■ **Directions**
Swap every "white matte radiator" in the records below for "white matte heater", and write the records out again with nothing else altered.

■ **Given information**
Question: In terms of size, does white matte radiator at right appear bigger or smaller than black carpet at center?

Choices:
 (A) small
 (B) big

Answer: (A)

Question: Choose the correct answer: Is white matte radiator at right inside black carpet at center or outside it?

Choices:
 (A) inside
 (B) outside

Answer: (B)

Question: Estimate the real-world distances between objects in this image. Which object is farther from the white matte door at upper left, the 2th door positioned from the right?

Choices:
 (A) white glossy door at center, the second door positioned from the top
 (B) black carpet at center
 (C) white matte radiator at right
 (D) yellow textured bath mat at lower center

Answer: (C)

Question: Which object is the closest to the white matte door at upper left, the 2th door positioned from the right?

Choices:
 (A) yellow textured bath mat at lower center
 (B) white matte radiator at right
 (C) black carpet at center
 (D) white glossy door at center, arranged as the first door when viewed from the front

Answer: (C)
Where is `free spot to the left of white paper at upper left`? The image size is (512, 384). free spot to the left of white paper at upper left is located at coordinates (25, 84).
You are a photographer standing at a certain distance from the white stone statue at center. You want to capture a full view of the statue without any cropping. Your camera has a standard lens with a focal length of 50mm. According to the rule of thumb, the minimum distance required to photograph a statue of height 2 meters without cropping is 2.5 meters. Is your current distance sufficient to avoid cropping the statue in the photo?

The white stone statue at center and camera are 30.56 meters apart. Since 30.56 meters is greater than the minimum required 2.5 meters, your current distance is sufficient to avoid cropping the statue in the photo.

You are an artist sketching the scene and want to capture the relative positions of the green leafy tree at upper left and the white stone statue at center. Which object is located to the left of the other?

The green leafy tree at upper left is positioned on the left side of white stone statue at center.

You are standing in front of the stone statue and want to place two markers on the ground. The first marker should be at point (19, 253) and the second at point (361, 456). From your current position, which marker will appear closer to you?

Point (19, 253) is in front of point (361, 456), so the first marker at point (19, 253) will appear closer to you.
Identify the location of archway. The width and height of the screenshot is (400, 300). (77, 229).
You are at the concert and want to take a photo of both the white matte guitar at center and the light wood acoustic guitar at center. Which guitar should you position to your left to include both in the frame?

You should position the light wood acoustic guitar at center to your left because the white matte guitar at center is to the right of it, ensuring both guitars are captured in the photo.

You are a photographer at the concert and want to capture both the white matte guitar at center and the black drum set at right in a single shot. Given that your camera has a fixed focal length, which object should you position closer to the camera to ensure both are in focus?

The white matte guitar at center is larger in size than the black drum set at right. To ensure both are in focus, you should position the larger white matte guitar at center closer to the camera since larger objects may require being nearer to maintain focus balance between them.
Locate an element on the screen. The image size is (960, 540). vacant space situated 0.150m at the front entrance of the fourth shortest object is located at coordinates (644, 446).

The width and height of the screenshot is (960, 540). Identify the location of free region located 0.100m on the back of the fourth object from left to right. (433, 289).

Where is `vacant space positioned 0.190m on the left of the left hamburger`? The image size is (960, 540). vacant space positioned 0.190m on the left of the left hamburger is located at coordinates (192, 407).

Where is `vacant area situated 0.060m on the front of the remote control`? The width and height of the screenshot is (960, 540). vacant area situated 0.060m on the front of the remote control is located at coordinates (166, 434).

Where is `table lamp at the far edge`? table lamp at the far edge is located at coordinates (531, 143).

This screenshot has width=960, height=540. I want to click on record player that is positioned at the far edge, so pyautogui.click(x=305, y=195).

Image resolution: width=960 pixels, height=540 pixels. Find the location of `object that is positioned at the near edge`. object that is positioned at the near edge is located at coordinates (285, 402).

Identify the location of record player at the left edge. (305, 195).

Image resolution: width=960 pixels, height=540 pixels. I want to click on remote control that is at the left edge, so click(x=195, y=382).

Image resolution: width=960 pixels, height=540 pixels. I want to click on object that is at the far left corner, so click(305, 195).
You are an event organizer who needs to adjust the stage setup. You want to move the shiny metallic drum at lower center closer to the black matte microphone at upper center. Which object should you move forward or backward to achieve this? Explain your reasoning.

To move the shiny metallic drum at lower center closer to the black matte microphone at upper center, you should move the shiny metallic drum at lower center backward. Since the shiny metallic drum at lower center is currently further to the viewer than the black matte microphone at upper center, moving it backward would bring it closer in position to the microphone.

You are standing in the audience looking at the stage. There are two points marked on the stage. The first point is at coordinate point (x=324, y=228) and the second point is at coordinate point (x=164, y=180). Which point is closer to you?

■ **Solution**
Question: In terms of size, does white matte heater at right appear bigger or smaller than black carpet at center?

Choices:
 (A) small
 (B) big

Answer: (A)

Question: Choose the correct answer: Is white matte heater at right inside black carpet at center or outside it?

Choices:
 (A) inside
 (B) outside

Answer: (B)

Question: Estimate the real-world distances between objects in this image. Which object is farther from the white matte door at upper left, the 2th door positioned from the right?

Choices:
 (A) white glossy door at center, the second door positioned from the top
 (B) black carpet at center
 (C) white matte heater at right
 (D) yellow textured bath mat at lower center

Answer: (C)

Question: Which object is the closest to the white matte door at upper left, the 2th door positioned from the right?

Choices:
 (A) yellow textured bath mat at lower center
 (B) white matte heater at right
 (C) black carpet at center
 (D) white glossy door at center, arranged as the first door when viewed from the front

Answer: (C)
Where is `free spot to the left of white paper at upper left`? The image size is (512, 384). free spot to the left of white paper at upper left is located at coordinates (25, 84).
You are a photographer standing at a certain distance from the white stone statue at center. You want to capture a full view of the statue without any cropping. Your camera has a standard lens with a focal length of 50mm. According to the rule of thumb, the minimum distance required to photograph a statue of height 2 meters without cropping is 2.5 meters. Is your current distance sufficient to avoid cropping the statue in the photo?

The white stone statue at center and camera are 30.56 meters apart. Since 30.56 meters is greater than the minimum required 2.5 meters, your current distance is sufficient to avoid cropping the statue in the photo.

You are an artist sketching the scene and want to capture the relative positions of the green leafy tree at upper left and the white stone statue at center. Which object is located to the left of the other?

The green leafy tree at upper left is positioned on the left side of white stone statue at center.

You are standing in front of the stone statue and want to place two markers on the ground. The first marker should be at point (19, 253) and the second at point (361, 456). From your current position, which marker will appear closer to you?

Point (19, 253) is in front of point (361, 456), so the first marker at point (19, 253) will appear closer to you.
Identify the location of archway. The width and height of the screenshot is (400, 300). (77, 229).
You are at the concert and want to take a photo of both the white matte guitar at center and the light wood acoustic guitar at center. Which guitar should you position to your left to include both in the frame?

You should position the light wood acoustic guitar at center to your left because the white matte guitar at center is to the right of it, ensuring both guitars are captured in the photo.

You are a photographer at the concert and want to capture both the white matte guitar at center and the black drum set at right in a single shot. Given that your camera has a fixed focal length, which object should you position closer to the camera to ensure both are in focus?

The white matte guitar at center is larger in size than the black drum set at right. To ensure both are in focus, you should position the larger white matte guitar at center closer to the camera since larger objects may require being nearer to maintain focus balance between them.
Locate an element on the screen. The image size is (960, 540). vacant space situated 0.150m at the front entrance of the fourth shortest object is located at coordinates (644, 446).

The width and height of the screenshot is (960, 540). Identify the location of free region located 0.100m on the back of the fourth object from left to right. (433, 289).

Where is `vacant space positioned 0.190m on the left of the left hamburger`? The image size is (960, 540). vacant space positioned 0.190m on the left of the left hamburger is located at coordinates (192, 407).

Where is `vacant area situated 0.060m on the front of the remote control`? The width and height of the screenshot is (960, 540). vacant area situated 0.060m on the front of the remote control is located at coordinates (166, 434).

Where is `table lamp at the far edge`? table lamp at the far edge is located at coordinates (531, 143).

This screenshot has width=960, height=540. I want to click on record player that is positioned at the far edge, so pyautogui.click(x=305, y=195).

Image resolution: width=960 pixels, height=540 pixels. Find the location of `object that is positioned at the near edge`. object that is positioned at the near edge is located at coordinates (285, 402).

Identify the location of record player at the left edge. (305, 195).

Image resolution: width=960 pixels, height=540 pixels. I want to click on remote control that is at the left edge, so click(x=195, y=382).

Image resolution: width=960 pixels, height=540 pixels. I want to click on object that is at the far left corner, so click(305, 195).
You are an event organizer who needs to adjust the stage setup. You want to move the shiny metallic drum at lower center closer to the black matte microphone at upper center. Which object should you move forward or backward to achieve this? Explain your reasoning.

To move the shiny metallic drum at lower center closer to the black matte microphone at upper center, you should move the shiny metallic drum at lower center backward. Since the shiny metallic drum at lower center is currently further to the viewer than the black matte microphone at upper center, moving it backward would bring it closer in position to the microphone.

You are standing in the audience looking at the stage. There are two points marked on the stage. The first point is at coordinate point (x=324, y=228) and the second point is at coordinate point (x=164, y=180). Which point is closer to you?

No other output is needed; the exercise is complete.